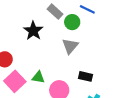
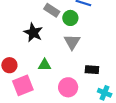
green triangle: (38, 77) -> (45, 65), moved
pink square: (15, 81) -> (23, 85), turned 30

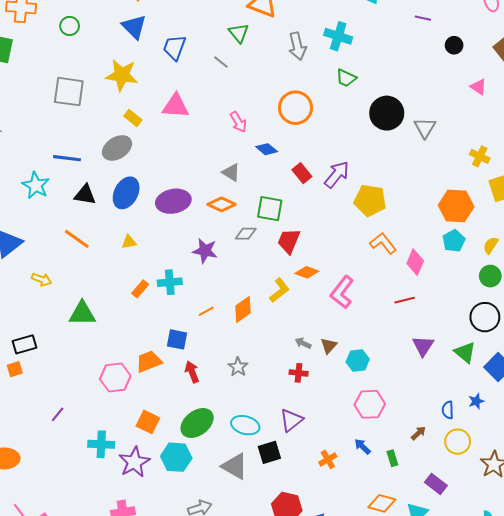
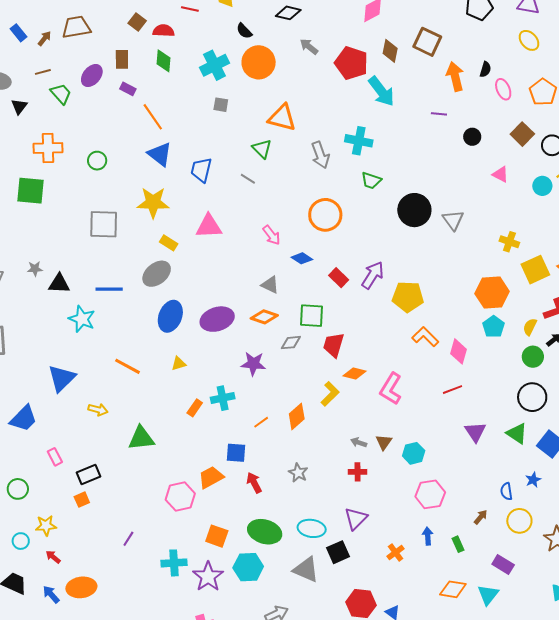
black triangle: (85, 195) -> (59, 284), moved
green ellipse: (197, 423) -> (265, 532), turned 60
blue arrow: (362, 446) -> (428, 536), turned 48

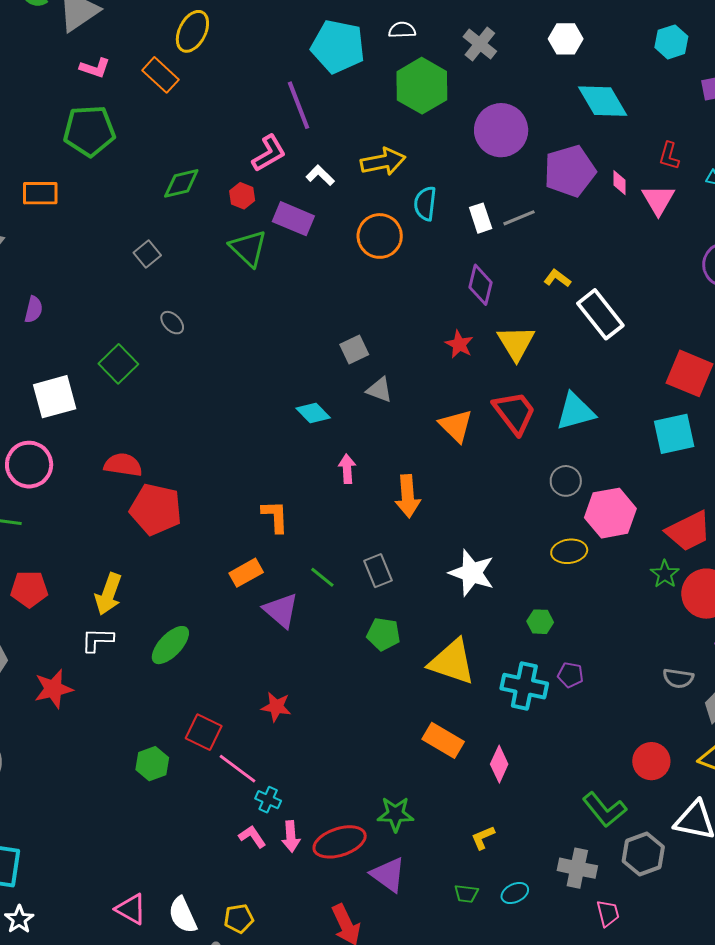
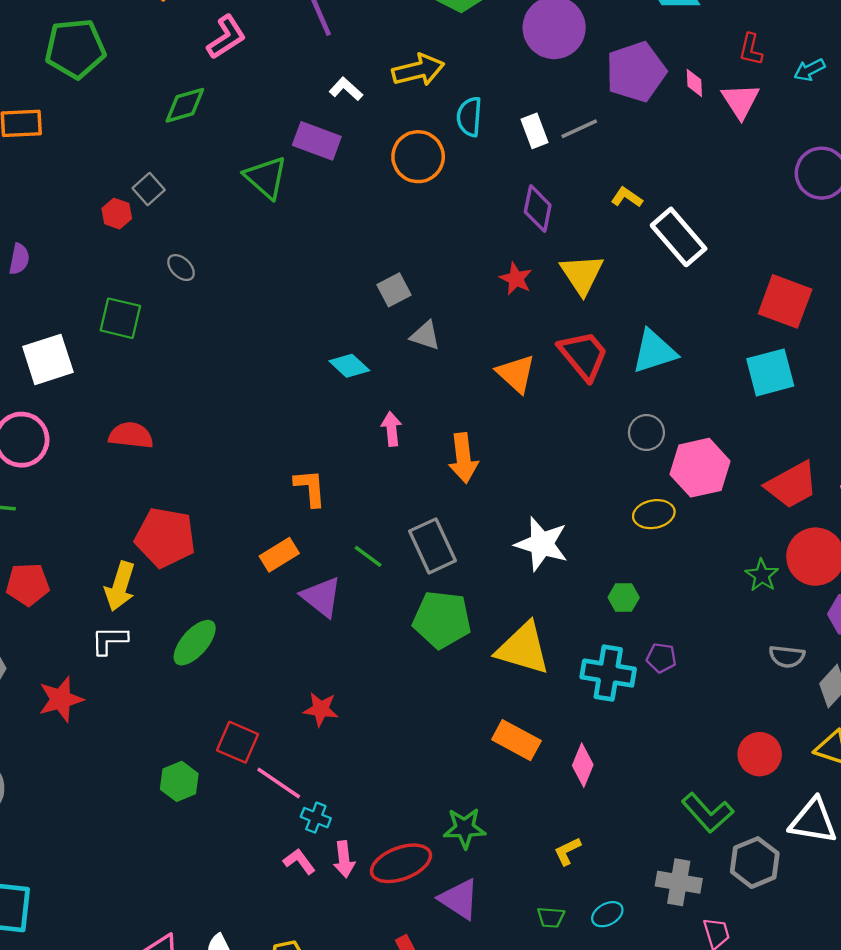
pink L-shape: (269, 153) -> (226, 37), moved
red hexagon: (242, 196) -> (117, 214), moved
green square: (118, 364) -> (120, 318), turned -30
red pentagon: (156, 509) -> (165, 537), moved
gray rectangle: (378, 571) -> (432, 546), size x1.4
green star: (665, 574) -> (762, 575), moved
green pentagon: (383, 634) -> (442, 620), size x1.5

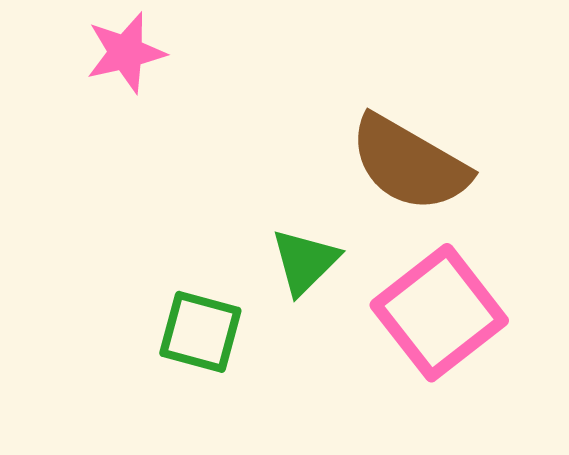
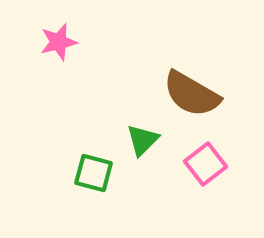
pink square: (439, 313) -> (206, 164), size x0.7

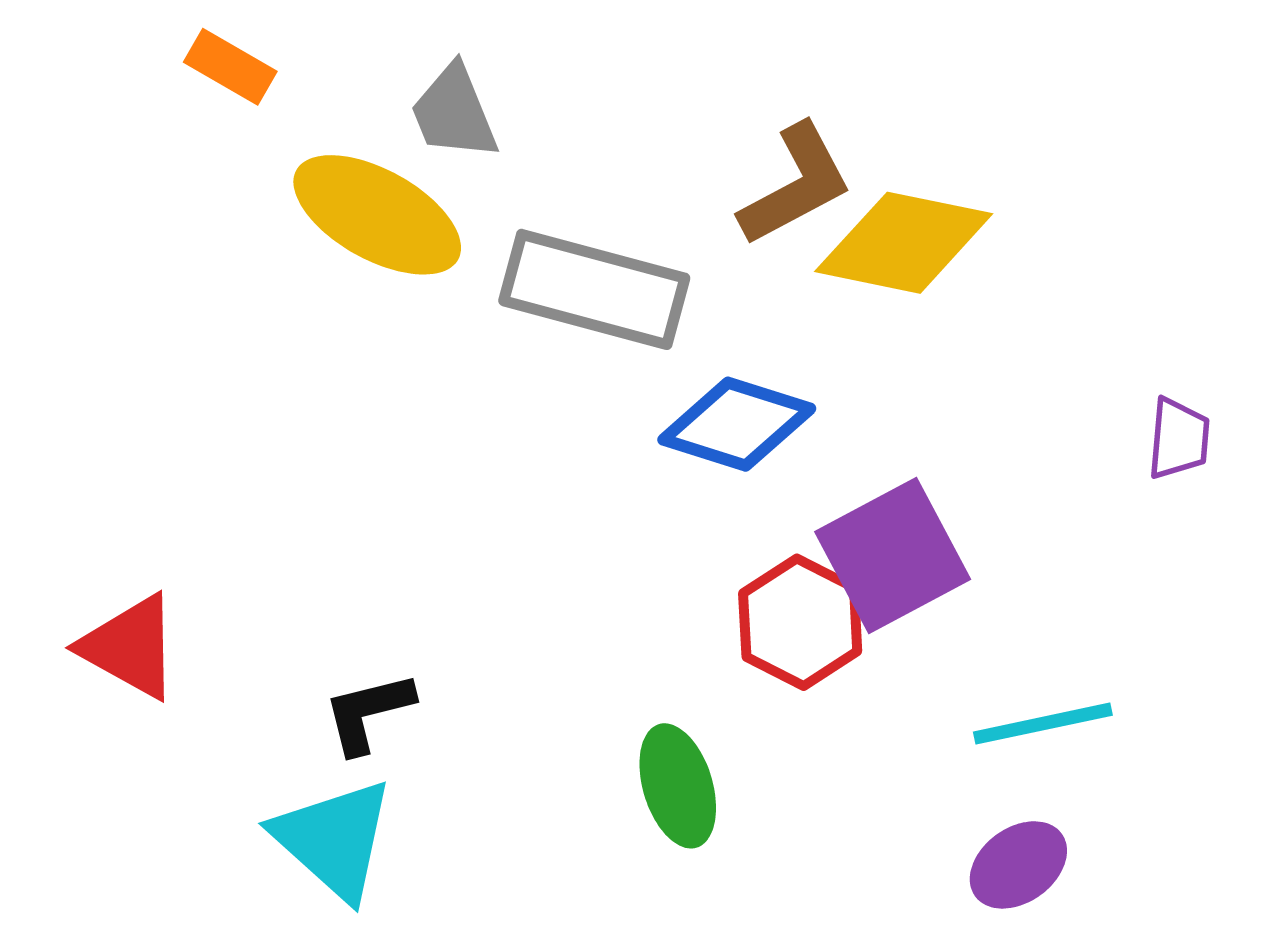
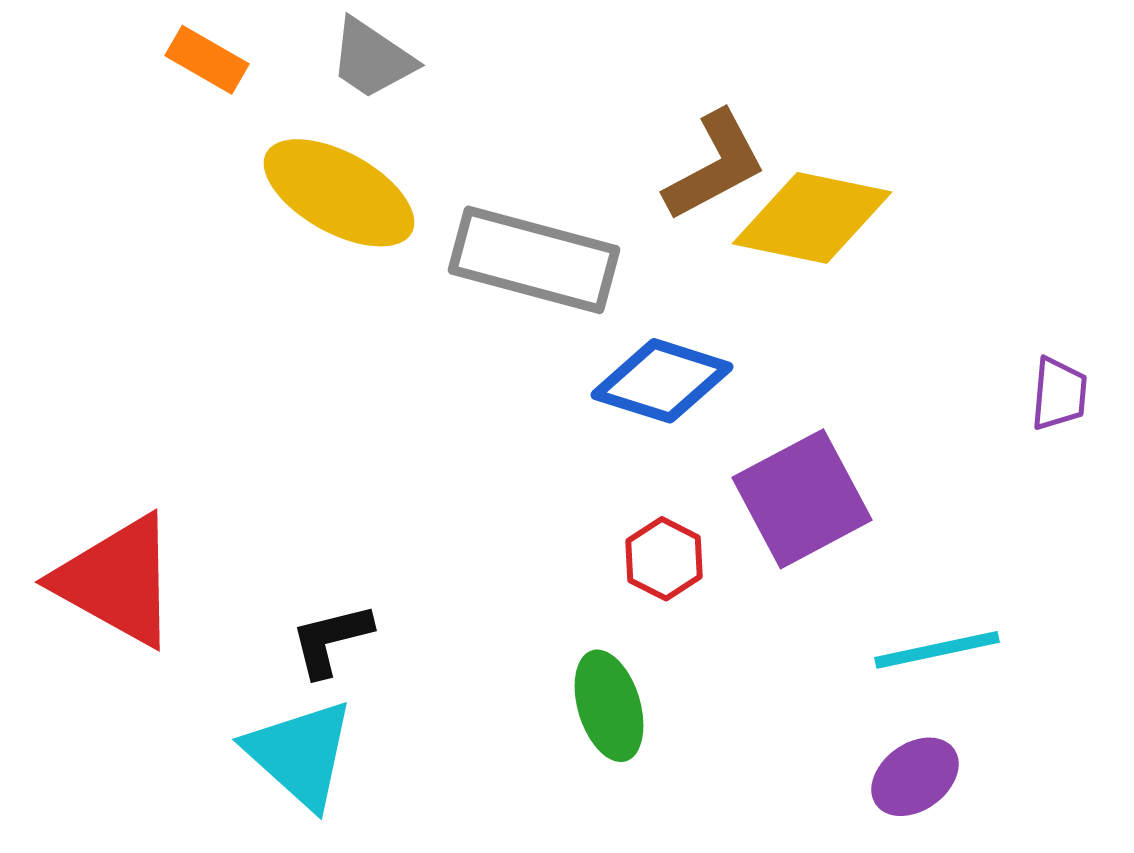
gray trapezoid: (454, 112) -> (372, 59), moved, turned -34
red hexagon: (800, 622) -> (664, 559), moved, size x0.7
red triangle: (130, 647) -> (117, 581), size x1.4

——————————

### Your task
None of the pictures belong in the result. Print exactly the lines from the one containing "pink square: (439, 313)" through the final line of the entries.

### Answer box
pink square: (439, 313) -> (206, 164), size x0.7

gray trapezoid: (454, 112) -> (372, 59), moved, turned -34
red hexagon: (800, 622) -> (664, 559), moved, size x0.7
red triangle: (130, 647) -> (117, 581), size x1.4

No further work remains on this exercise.